**Extracted data entries**
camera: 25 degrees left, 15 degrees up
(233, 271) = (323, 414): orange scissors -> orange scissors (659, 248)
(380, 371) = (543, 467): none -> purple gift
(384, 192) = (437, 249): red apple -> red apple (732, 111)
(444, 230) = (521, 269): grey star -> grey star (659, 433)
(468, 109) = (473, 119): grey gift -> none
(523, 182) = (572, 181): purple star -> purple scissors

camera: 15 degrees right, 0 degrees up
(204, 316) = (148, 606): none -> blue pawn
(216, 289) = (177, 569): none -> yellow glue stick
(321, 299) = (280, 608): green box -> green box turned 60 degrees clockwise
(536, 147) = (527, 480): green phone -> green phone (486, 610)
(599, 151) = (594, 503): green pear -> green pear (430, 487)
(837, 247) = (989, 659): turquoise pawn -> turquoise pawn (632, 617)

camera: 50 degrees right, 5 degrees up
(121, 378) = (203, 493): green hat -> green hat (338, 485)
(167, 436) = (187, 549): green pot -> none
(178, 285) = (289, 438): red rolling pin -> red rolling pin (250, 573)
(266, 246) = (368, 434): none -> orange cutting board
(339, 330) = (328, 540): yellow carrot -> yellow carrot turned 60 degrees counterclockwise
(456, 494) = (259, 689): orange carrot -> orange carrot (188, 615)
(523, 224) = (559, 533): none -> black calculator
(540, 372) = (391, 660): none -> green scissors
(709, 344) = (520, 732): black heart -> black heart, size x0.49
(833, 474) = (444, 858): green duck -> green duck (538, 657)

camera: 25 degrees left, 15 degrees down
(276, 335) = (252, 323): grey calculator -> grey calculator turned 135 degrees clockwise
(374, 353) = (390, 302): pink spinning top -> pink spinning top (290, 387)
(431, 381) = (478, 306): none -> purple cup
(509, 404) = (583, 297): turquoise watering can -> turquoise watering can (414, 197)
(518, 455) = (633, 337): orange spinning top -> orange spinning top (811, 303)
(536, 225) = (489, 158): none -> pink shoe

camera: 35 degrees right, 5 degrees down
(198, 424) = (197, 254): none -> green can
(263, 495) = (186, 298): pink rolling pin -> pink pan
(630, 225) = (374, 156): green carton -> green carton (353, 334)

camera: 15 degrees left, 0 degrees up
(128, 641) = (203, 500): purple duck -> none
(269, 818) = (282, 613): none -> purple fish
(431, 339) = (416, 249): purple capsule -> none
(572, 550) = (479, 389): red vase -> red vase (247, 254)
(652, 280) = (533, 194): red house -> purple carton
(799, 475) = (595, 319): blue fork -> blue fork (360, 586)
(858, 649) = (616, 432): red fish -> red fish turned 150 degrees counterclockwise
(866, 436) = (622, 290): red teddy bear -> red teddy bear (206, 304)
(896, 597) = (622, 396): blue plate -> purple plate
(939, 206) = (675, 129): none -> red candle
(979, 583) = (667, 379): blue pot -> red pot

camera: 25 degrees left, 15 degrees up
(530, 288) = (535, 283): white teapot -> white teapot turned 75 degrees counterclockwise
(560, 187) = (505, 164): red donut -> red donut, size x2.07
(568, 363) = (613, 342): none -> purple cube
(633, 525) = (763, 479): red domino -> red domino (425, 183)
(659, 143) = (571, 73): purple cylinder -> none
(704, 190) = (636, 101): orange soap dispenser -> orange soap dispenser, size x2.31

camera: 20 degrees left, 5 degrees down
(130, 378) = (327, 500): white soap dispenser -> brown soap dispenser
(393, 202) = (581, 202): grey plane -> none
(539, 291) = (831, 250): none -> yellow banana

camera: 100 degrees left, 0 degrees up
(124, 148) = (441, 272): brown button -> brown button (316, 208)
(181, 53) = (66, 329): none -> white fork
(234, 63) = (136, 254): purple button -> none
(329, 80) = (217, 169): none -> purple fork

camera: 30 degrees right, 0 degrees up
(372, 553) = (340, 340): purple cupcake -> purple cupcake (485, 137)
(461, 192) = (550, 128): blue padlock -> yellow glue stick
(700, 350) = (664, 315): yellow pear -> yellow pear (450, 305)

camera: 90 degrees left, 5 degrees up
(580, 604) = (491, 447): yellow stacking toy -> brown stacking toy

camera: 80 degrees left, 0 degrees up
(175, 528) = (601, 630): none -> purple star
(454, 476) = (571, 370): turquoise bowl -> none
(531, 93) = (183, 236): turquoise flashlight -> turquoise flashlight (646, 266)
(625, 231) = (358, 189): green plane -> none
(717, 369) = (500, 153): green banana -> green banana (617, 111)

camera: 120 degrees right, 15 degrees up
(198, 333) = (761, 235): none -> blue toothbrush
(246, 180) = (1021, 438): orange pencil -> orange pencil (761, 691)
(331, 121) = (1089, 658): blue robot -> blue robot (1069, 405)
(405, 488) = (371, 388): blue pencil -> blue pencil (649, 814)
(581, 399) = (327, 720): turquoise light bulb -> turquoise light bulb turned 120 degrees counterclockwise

**Task goal**
Reproduce exactly every line that sits between the start of the entries and the line bearing "(216, 289) = (177, 569): none", counting both of those lines.

**Reply**
camera: 25 degrees left, 15 degrees up
(233, 271) = (323, 414): orange scissors -> orange scissors (659, 248)
(380, 371) = (543, 467): none -> purple gift
(384, 192) = (437, 249): red apple -> red apple (732, 111)
(444, 230) = (521, 269): grey star -> grey star (659, 433)
(468, 109) = (473, 119): grey gift -> none
(523, 182) = (572, 181): purple star -> purple scissors

camera: 15 degrees right, 0 degrees up
(204, 316) = (148, 606): none -> blue pawn
(216, 289) = (177, 569): none -> yellow glue stick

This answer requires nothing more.